** START OF Exercise input **

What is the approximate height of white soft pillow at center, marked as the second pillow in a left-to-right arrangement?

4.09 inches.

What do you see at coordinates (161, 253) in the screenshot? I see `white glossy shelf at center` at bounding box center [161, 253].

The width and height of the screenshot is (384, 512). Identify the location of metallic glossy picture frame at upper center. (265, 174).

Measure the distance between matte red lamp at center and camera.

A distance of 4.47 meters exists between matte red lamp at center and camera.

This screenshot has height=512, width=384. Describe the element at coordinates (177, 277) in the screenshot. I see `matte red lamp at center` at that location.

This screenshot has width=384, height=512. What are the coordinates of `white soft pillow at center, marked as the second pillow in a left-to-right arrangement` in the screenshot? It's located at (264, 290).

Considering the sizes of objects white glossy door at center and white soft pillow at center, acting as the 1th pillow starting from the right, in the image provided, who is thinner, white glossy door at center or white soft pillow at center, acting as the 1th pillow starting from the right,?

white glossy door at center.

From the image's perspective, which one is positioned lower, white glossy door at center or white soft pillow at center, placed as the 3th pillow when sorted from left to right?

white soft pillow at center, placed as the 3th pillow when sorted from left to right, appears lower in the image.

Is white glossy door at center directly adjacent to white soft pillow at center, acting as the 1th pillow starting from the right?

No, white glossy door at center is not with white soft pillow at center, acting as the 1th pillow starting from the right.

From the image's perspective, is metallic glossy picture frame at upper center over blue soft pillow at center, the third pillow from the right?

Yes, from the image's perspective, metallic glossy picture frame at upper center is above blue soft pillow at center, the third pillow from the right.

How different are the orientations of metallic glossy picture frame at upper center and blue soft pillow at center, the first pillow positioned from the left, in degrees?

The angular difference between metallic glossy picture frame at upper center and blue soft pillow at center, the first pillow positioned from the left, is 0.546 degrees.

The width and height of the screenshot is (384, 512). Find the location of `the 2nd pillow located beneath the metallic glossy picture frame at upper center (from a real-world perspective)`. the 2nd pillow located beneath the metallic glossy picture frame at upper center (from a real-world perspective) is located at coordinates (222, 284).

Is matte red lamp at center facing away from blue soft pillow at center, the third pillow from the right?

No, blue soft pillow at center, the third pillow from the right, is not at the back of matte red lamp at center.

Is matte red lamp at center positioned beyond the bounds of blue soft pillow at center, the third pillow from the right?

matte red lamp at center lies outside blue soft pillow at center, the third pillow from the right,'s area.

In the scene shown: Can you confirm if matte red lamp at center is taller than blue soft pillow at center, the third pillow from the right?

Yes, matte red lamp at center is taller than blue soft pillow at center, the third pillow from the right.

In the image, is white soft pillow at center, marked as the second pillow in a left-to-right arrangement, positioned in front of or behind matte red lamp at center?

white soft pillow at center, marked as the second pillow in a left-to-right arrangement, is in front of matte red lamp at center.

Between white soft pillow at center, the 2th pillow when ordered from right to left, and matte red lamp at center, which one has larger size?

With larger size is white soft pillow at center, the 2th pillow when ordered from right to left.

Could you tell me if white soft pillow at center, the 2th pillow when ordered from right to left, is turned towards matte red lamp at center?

** END OF Exercise input **

Stated exercise » Can you copy out all of the records above word for word, leaving every line unchanged?

The result »
What is the approximate height of white soft pillow at center, marked as the second pillow in a left-to-right arrangement?

4.09 inches.

What do you see at coordinates (161, 253) in the screenshot? I see `white glossy shelf at center` at bounding box center [161, 253].

The width and height of the screenshot is (384, 512). Identify the location of metallic glossy picture frame at upper center. (265, 174).

Measure the distance between matte red lamp at center and camera.

A distance of 4.47 meters exists between matte red lamp at center and camera.

This screenshot has height=512, width=384. Describe the element at coordinates (177, 277) in the screenshot. I see `matte red lamp at center` at that location.

This screenshot has width=384, height=512. What are the coordinates of `white soft pillow at center, marked as the second pillow in a left-to-right arrangement` in the screenshot? It's located at (264, 290).

Considering the sizes of objects white glossy door at center and white soft pillow at center, acting as the 1th pillow starting from the right, in the image provided, who is thinner, white glossy door at center or white soft pillow at center, acting as the 1th pillow starting from the right,?

white glossy door at center.

From the image's perspective, which one is positioned lower, white glossy door at center or white soft pillow at center, placed as the 3th pillow when sorted from left to right?

white soft pillow at center, placed as the 3th pillow when sorted from left to right, appears lower in the image.

Is white glossy door at center directly adjacent to white soft pillow at center, acting as the 1th pillow starting from the right?

No, white glossy door at center is not with white soft pillow at center, acting as the 1th pillow starting from the right.

From the image's perspective, is metallic glossy picture frame at upper center over blue soft pillow at center, the third pillow from the right?

Yes, from the image's perspective, metallic glossy picture frame at upper center is above blue soft pillow at center, the third pillow from the right.

How different are the orientations of metallic glossy picture frame at upper center and blue soft pillow at center, the first pillow positioned from the left, in degrees?

The angular difference between metallic glossy picture frame at upper center and blue soft pillow at center, the first pillow positioned from the left, is 0.546 degrees.

The width and height of the screenshot is (384, 512). Find the location of `the 2nd pillow located beneath the metallic glossy picture frame at upper center (from a real-world perspective)`. the 2nd pillow located beneath the metallic glossy picture frame at upper center (from a real-world perspective) is located at coordinates (222, 284).

Is matte red lamp at center facing away from blue soft pillow at center, the third pillow from the right?

No, blue soft pillow at center, the third pillow from the right, is not at the back of matte red lamp at center.

Is matte red lamp at center positioned beyond the bounds of blue soft pillow at center, the third pillow from the right?

matte red lamp at center lies outside blue soft pillow at center, the third pillow from the right,'s area.

In the scene shown: Can you confirm if matte red lamp at center is taller than blue soft pillow at center, the third pillow from the right?

Yes, matte red lamp at center is taller than blue soft pillow at center, the third pillow from the right.

In the image, is white soft pillow at center, marked as the second pillow in a left-to-right arrangement, positioned in front of or behind matte red lamp at center?

white soft pillow at center, marked as the second pillow in a left-to-right arrangement, is in front of matte red lamp at center.

Between white soft pillow at center, the 2th pillow when ordered from right to left, and matte red lamp at center, which one has larger size?

With larger size is white soft pillow at center, the 2th pillow when ordered from right to left.

Could you tell me if white soft pillow at center, the 2th pillow when ordered from right to left, is turned towards matte red lamp at center?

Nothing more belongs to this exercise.